- **What you are asked to do**: Search the listing below for the string "martillo" and copy every line where it occurs.

- **Exercise data**:
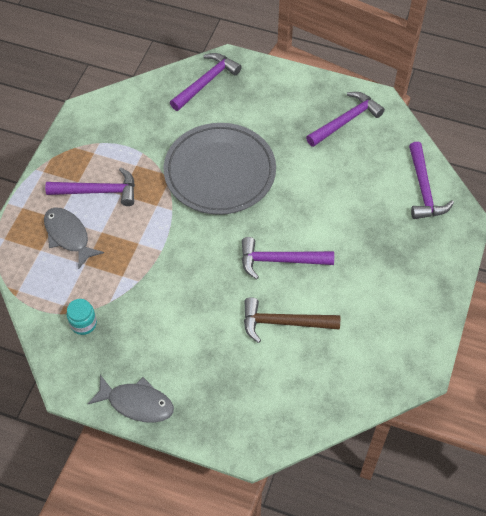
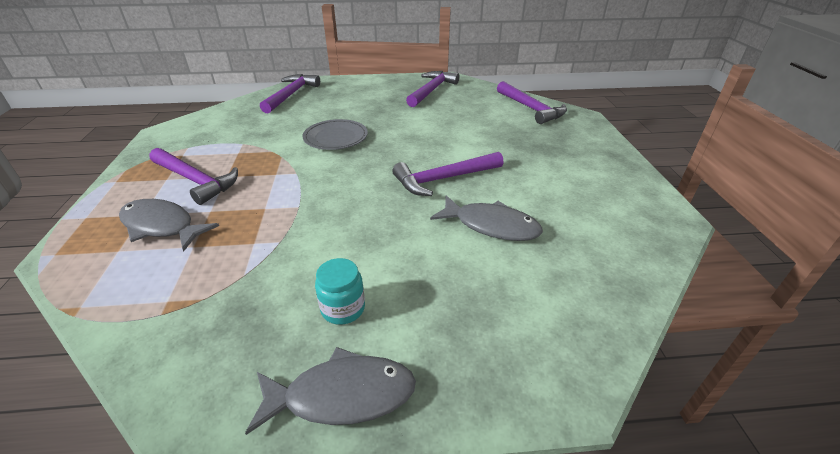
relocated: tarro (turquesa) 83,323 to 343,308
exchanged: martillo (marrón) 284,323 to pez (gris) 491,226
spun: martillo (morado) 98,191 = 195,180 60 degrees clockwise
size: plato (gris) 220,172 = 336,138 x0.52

- **Your response**:
exchanged: martillo (marrón) 284,323 to pez (gris) 491,226
spun: martillo (morado) 98,191 = 195,180 60 degrees clockwise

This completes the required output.